> [WHAT THE EXERCISE ASKS] Your reply should hold the line containing "(548, 262) = (338, 171): purple tree -> none" and every later line of the records, reproduced exactly, and no other lines.

> [Stored items from a collection]
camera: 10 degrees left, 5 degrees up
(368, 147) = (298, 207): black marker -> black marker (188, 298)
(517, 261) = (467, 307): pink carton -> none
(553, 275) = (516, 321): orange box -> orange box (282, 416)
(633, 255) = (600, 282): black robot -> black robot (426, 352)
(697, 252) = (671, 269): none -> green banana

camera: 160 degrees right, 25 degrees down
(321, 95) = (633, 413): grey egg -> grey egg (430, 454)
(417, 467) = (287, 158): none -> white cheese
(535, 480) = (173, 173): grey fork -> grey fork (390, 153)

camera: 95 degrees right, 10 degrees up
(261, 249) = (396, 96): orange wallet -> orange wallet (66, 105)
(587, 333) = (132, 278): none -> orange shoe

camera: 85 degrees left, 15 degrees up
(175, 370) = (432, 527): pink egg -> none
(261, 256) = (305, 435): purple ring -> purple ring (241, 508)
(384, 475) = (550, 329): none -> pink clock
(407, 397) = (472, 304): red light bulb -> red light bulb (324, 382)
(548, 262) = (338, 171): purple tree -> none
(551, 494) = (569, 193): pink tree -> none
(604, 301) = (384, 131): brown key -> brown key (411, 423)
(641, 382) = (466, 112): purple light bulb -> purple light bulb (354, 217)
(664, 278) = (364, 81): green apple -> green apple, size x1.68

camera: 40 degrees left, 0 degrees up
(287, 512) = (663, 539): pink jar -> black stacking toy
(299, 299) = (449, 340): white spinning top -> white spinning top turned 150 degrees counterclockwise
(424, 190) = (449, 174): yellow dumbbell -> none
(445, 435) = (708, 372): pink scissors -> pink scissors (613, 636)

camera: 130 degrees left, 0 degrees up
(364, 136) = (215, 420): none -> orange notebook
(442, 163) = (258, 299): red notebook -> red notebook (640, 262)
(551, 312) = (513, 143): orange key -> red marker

> [WRITTEN SOLUTION]
(548, 262) = (338, 171): purple tree -> none
(551, 494) = (569, 193): pink tree -> none
(604, 301) = (384, 131): brown key -> brown key (411, 423)
(641, 382) = (466, 112): purple light bulb -> purple light bulb (354, 217)
(664, 278) = (364, 81): green apple -> green apple, size x1.68

camera: 40 degrees left, 0 degrees up
(287, 512) = (663, 539): pink jar -> black stacking toy
(299, 299) = (449, 340): white spinning top -> white spinning top turned 150 degrees counterclockwise
(424, 190) = (449, 174): yellow dumbbell -> none
(445, 435) = (708, 372): pink scissors -> pink scissors (613, 636)

camera: 130 degrees left, 0 degrees up
(364, 136) = (215, 420): none -> orange notebook
(442, 163) = (258, 299): red notebook -> red notebook (640, 262)
(551, 312) = (513, 143): orange key -> red marker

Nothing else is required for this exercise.